▶ **Activity**
Below are the records; repeat exactly their lines between the line holding "camera: 115 degrees left, 0 degrees up" and the line holding "(436, 413) = (265, 330): pink", inclusive, skipping the pictures.

▶ **Input**
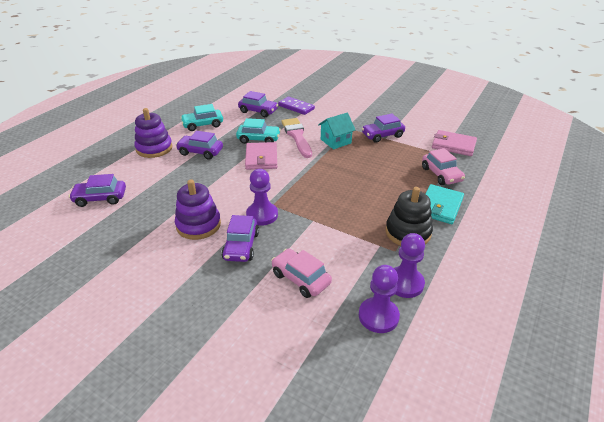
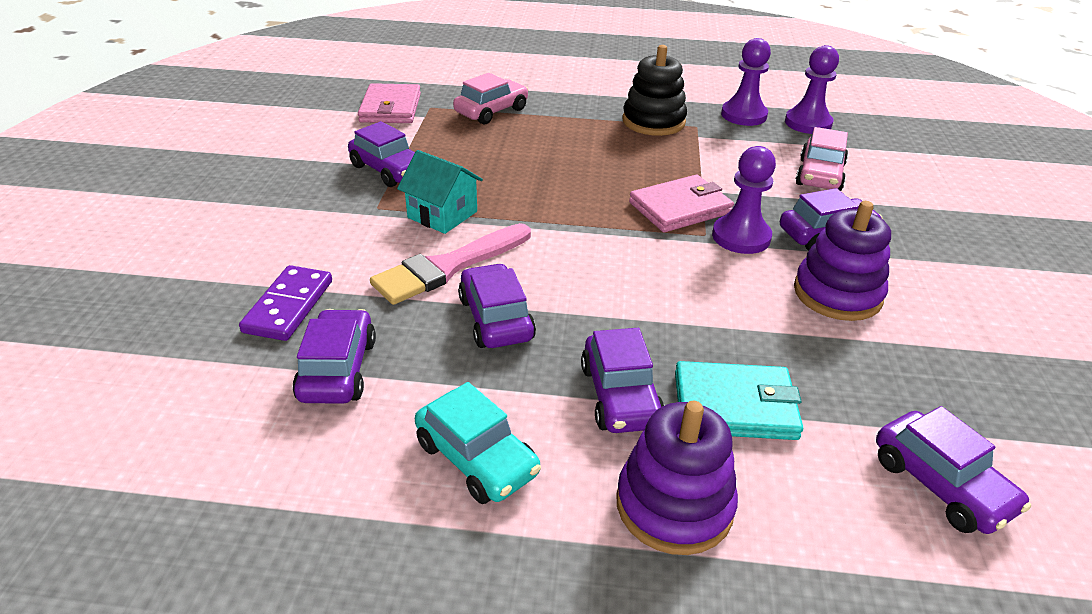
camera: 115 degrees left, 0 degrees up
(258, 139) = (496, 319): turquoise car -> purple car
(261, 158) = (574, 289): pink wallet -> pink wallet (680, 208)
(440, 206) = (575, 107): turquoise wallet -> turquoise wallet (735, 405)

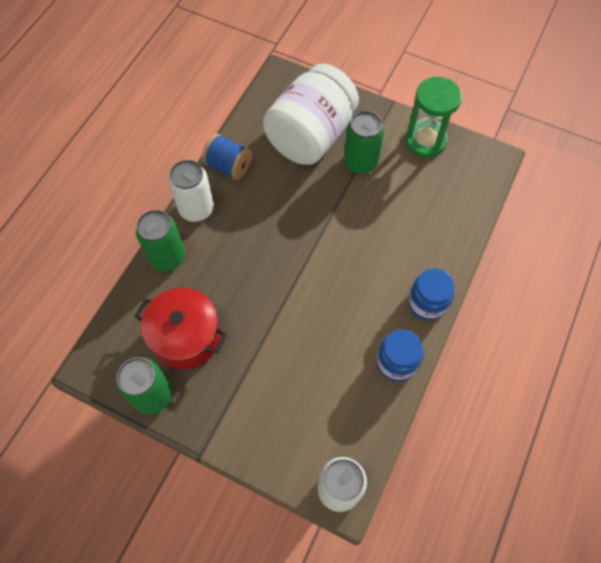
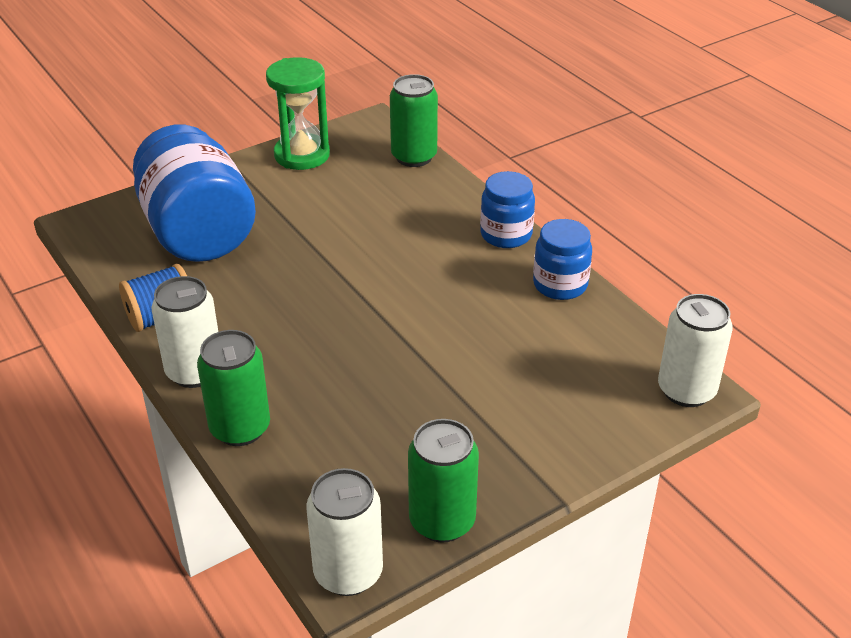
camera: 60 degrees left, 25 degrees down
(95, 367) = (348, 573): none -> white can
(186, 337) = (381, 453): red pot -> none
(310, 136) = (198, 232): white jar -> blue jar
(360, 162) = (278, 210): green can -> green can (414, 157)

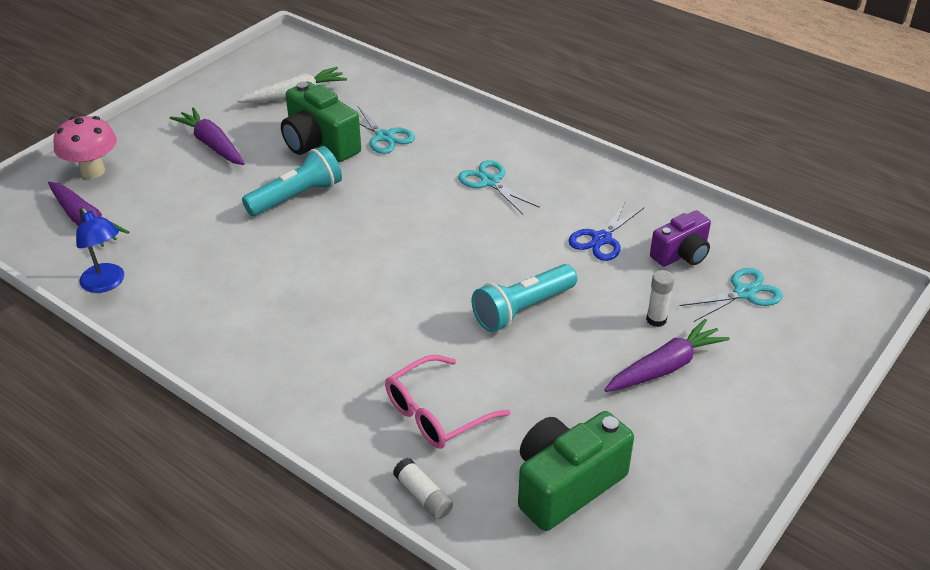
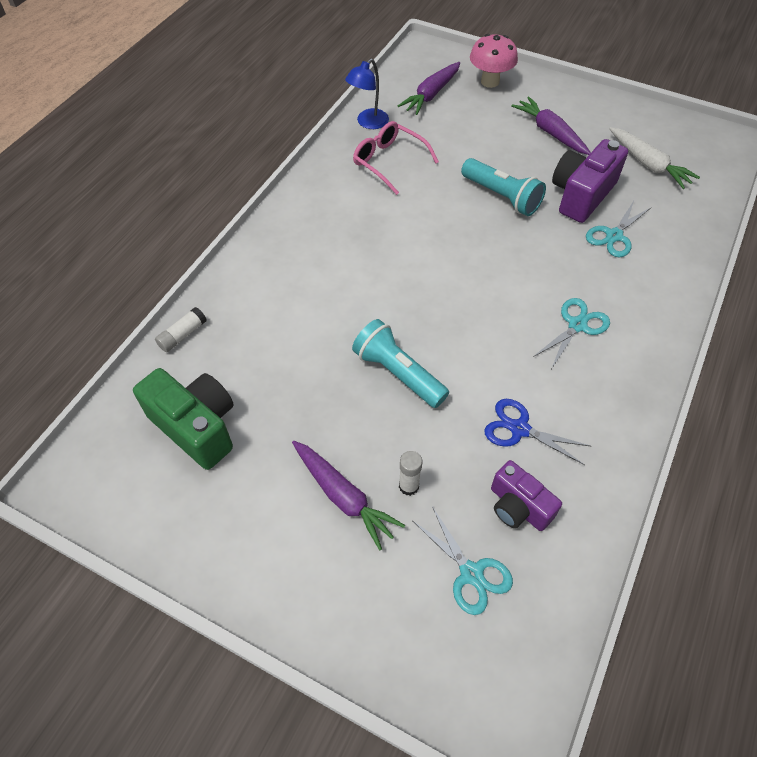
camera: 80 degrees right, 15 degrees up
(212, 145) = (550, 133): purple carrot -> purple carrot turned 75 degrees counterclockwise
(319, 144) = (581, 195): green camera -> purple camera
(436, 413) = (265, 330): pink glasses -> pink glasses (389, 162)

...

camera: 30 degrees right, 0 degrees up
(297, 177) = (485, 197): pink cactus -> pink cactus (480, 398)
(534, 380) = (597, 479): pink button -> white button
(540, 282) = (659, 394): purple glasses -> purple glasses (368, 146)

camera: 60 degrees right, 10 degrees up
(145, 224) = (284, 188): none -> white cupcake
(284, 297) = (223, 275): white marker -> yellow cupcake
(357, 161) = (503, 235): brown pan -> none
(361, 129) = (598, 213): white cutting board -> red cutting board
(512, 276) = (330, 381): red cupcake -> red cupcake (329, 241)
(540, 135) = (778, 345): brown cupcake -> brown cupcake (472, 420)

--

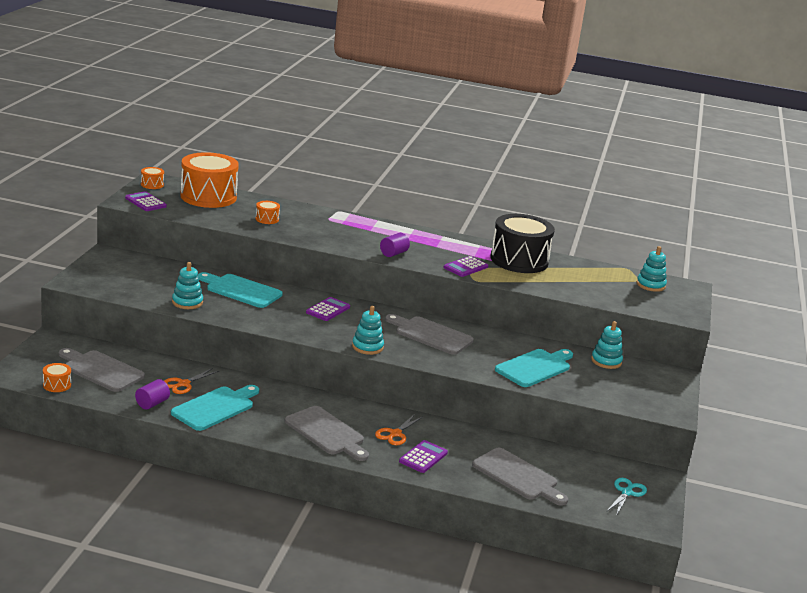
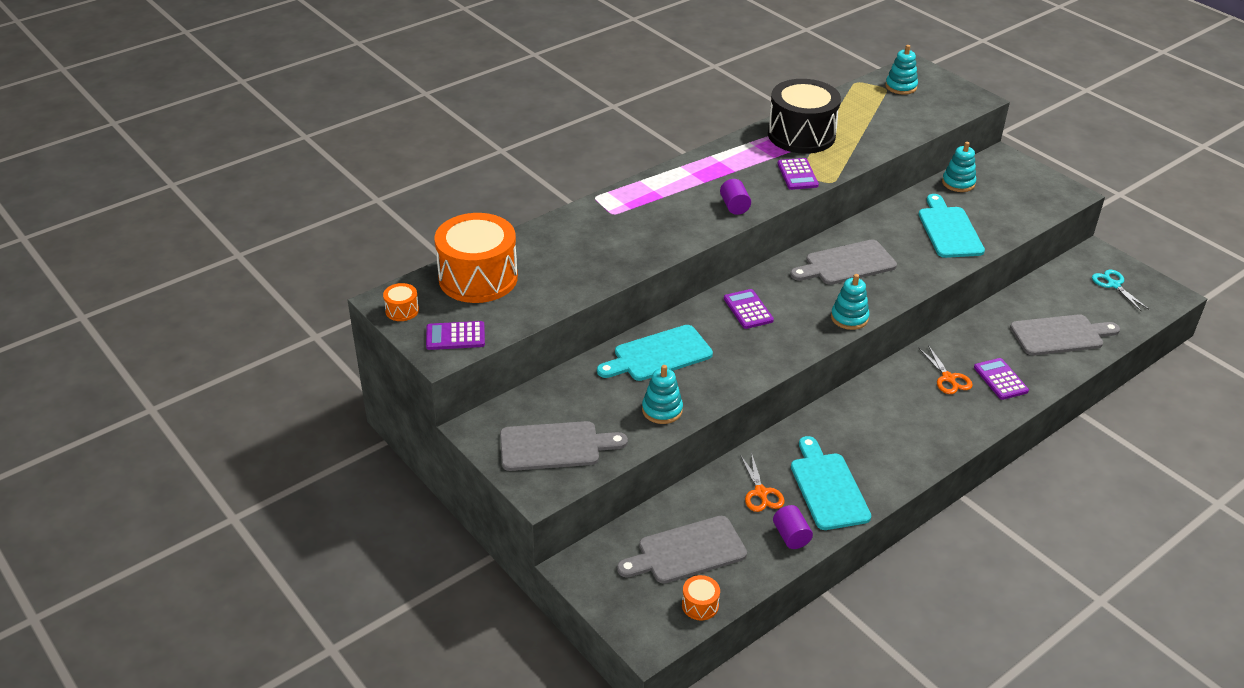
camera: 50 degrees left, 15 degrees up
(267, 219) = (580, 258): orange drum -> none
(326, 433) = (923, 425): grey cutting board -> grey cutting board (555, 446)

▶ **Answer below**
camera: 115 degrees left, 0 degrees up
(258, 139) = (496, 319): turquoise car -> purple car
(261, 158) = (574, 289): pink wallet -> pink wallet (680, 208)
(440, 206) = (575, 107): turquoise wallet -> turquoise wallet (735, 405)

camera: 60 degrees left, 25 degrees down
(95, 367) = (348, 573): none -> white can
(186, 337) = (381, 453): red pot -> none
(310, 136) = (198, 232): white jar -> blue jar
(360, 162) = (278, 210): green can -> green can (414, 157)

camera: 80 degrees right, 15 degrees up
(212, 145) = (550, 133): purple carrot -> purple carrot turned 75 degrees counterclockwise
(319, 144) = (581, 195): green camera -> purple camera
(436, 413) = (265, 330): pink glasses -> pink glasses (389, 162)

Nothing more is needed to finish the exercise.